DATA SUPPLIED START
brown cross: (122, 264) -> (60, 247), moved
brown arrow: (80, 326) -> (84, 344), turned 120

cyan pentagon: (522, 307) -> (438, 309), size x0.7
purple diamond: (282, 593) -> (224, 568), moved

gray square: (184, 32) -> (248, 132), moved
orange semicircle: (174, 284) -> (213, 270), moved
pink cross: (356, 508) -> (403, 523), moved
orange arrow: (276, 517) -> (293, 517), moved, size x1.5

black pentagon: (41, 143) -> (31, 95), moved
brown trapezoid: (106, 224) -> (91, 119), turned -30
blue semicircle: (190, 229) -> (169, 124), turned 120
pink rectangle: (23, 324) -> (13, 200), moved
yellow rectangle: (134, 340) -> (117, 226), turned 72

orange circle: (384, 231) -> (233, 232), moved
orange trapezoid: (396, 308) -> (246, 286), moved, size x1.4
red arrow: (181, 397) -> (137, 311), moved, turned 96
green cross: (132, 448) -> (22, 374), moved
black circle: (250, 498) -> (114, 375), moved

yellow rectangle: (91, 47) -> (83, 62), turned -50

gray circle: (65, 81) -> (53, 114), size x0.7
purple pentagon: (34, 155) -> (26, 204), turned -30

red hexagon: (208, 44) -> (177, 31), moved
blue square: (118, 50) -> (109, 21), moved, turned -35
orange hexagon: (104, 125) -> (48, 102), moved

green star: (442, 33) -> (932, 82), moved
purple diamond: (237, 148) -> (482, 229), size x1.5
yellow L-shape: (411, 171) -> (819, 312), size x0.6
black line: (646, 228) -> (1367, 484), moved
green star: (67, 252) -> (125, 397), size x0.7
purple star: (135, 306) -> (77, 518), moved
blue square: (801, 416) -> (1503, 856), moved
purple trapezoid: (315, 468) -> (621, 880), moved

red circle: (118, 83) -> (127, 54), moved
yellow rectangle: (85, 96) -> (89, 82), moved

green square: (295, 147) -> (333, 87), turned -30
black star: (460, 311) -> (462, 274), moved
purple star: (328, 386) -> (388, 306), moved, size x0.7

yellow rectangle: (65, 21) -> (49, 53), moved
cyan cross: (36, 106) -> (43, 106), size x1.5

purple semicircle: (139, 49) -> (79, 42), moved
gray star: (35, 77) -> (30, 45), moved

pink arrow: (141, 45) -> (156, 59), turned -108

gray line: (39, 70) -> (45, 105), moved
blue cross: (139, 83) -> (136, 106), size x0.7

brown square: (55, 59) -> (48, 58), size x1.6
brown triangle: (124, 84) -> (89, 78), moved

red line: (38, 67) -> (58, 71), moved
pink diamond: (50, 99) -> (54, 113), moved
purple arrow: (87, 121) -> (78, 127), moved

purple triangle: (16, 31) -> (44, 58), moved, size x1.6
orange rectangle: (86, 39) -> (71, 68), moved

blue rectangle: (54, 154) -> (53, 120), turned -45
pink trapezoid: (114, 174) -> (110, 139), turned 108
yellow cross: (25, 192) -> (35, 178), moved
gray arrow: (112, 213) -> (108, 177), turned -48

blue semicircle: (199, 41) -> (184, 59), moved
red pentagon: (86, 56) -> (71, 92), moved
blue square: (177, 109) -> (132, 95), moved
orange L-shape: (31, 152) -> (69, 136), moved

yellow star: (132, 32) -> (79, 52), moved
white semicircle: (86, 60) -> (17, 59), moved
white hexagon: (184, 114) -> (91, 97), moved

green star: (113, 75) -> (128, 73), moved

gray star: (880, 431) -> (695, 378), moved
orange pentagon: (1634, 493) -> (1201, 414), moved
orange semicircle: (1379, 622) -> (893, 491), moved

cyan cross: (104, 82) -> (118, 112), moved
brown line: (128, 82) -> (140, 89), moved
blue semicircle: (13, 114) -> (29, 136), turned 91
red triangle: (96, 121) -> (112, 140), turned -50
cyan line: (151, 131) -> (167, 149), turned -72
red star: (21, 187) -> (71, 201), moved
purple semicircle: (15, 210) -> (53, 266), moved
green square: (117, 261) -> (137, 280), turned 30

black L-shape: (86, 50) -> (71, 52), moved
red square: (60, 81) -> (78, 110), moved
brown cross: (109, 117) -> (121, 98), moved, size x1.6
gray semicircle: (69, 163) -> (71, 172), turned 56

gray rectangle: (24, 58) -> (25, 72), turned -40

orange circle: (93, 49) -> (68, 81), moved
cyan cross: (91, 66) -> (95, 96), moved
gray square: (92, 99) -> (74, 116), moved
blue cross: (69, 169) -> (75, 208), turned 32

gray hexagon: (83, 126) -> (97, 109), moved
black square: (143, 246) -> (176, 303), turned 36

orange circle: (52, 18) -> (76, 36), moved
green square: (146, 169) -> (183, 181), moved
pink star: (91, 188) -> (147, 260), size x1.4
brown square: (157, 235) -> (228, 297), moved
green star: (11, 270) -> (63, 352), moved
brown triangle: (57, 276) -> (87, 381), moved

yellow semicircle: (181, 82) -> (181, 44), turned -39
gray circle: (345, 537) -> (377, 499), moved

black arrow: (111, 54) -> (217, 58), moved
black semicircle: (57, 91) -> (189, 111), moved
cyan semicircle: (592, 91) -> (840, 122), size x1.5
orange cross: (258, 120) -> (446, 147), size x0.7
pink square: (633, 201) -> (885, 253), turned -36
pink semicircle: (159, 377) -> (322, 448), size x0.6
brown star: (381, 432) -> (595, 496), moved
DATA SUPPLIED END
WHAT YOU NEED TO DO: Give the entries again in full, exactly as they were written above.

WRITTEN RESPONSE:
brown cross: (122, 264) -> (60, 247), moved
brown arrow: (80, 326) -> (84, 344), turned 120

cyan pentagon: (522, 307) -> (438, 309), size x0.7
purple diamond: (282, 593) -> (224, 568), moved

gray square: (184, 32) -> (248, 132), moved
orange semicircle: (174, 284) -> (213, 270), moved
pink cross: (356, 508) -> (403, 523), moved
orange arrow: (276, 517) -> (293, 517), moved, size x1.5

black pentagon: (41, 143) -> (31, 95), moved
brown trapezoid: (106, 224) -> (91, 119), turned -30
blue semicircle: (190, 229) -> (169, 124), turned 120
pink rectangle: (23, 324) -> (13, 200), moved
yellow rectangle: (134, 340) -> (117, 226), turned 72

orange circle: (384, 231) -> (233, 232), moved
orange trapezoid: (396, 308) -> (246, 286), moved, size x1.4
red arrow: (181, 397) -> (137, 311), moved, turned 96
green cross: (132, 448) -> (22, 374), moved
black circle: (250, 498) -> (114, 375), moved

yellow rectangle: (91, 47) -> (83, 62), turned -50

gray circle: (65, 81) -> (53, 114), size x0.7
purple pentagon: (34, 155) -> (26, 204), turned -30

red hexagon: (208, 44) -> (177, 31), moved
blue square: (118, 50) -> (109, 21), moved, turned -35
orange hexagon: (104, 125) -> (48, 102), moved

green star: (442, 33) -> (932, 82), moved
purple diamond: (237, 148) -> (482, 229), size x1.5
yellow L-shape: (411, 171) -> (819, 312), size x0.6
black line: (646, 228) -> (1367, 484), moved
green star: (67, 252) -> (125, 397), size x0.7
purple star: (135, 306) -> (77, 518), moved
blue square: (801, 416) -> (1503, 856), moved
purple trapezoid: (315, 468) -> (621, 880), moved

red circle: (118, 83) -> (127, 54), moved
yellow rectangle: (85, 96) -> (89, 82), moved

green square: (295, 147) -> (333, 87), turned -30
black star: (460, 311) -> (462, 274), moved
purple star: (328, 386) -> (388, 306), moved, size x0.7

yellow rectangle: (65, 21) -> (49, 53), moved
cyan cross: (36, 106) -> (43, 106), size x1.5

purple semicircle: (139, 49) -> (79, 42), moved
gray star: (35, 77) -> (30, 45), moved

pink arrow: (141, 45) -> (156, 59), turned -108

gray line: (39, 70) -> (45, 105), moved
blue cross: (139, 83) -> (136, 106), size x0.7

brown square: (55, 59) -> (48, 58), size x1.6
brown triangle: (124, 84) -> (89, 78), moved

red line: (38, 67) -> (58, 71), moved
pink diamond: (50, 99) -> (54, 113), moved
purple arrow: (87, 121) -> (78, 127), moved

purple triangle: (16, 31) -> (44, 58), moved, size x1.6
orange rectangle: (86, 39) -> (71, 68), moved

blue rectangle: (54, 154) -> (53, 120), turned -45
pink trapezoid: (114, 174) -> (110, 139), turned 108
yellow cross: (25, 192) -> (35, 178), moved
gray arrow: (112, 213) -> (108, 177), turned -48

blue semicircle: (199, 41) -> (184, 59), moved
red pentagon: (86, 56) -> (71, 92), moved
blue square: (177, 109) -> (132, 95), moved
orange L-shape: (31, 152) -> (69, 136), moved

yellow star: (132, 32) -> (79, 52), moved
white semicircle: (86, 60) -> (17, 59), moved
white hexagon: (184, 114) -> (91, 97), moved

green star: (113, 75) -> (128, 73), moved

gray star: (880, 431) -> (695, 378), moved
orange pentagon: (1634, 493) -> (1201, 414), moved
orange semicircle: (1379, 622) -> (893, 491), moved

cyan cross: (104, 82) -> (118, 112), moved
brown line: (128, 82) -> (140, 89), moved
blue semicircle: (13, 114) -> (29, 136), turned 91
red triangle: (96, 121) -> (112, 140), turned -50
cyan line: (151, 131) -> (167, 149), turned -72
red star: (21, 187) -> (71, 201), moved
purple semicircle: (15, 210) -> (53, 266), moved
green square: (117, 261) -> (137, 280), turned 30

black L-shape: (86, 50) -> (71, 52), moved
red square: (60, 81) -> (78, 110), moved
brown cross: (109, 117) -> (121, 98), moved, size x1.6
gray semicircle: (69, 163) -> (71, 172), turned 56

gray rectangle: (24, 58) -> (25, 72), turned -40

orange circle: (93, 49) -> (68, 81), moved
cyan cross: (91, 66) -> (95, 96), moved
gray square: (92, 99) -> (74, 116), moved
blue cross: (69, 169) -> (75, 208), turned 32

gray hexagon: (83, 126) -> (97, 109), moved
black square: (143, 246) -> (176, 303), turned 36

orange circle: (52, 18) -> (76, 36), moved
green square: (146, 169) -> (183, 181), moved
pink star: (91, 188) -> (147, 260), size x1.4
brown square: (157, 235) -> (228, 297), moved
green star: (11, 270) -> (63, 352), moved
brown triangle: (57, 276) -> (87, 381), moved

yellow semicircle: (181, 82) -> (181, 44), turned -39
gray circle: (345, 537) -> (377, 499), moved

black arrow: (111, 54) -> (217, 58), moved
black semicircle: (57, 91) -> (189, 111), moved
cyan semicircle: (592, 91) -> (840, 122), size x1.5
orange cross: (258, 120) -> (446, 147), size x0.7
pink square: (633, 201) -> (885, 253), turned -36
pink semicircle: (159, 377) -> (322, 448), size x0.6
brown star: (381, 432) -> (595, 496), moved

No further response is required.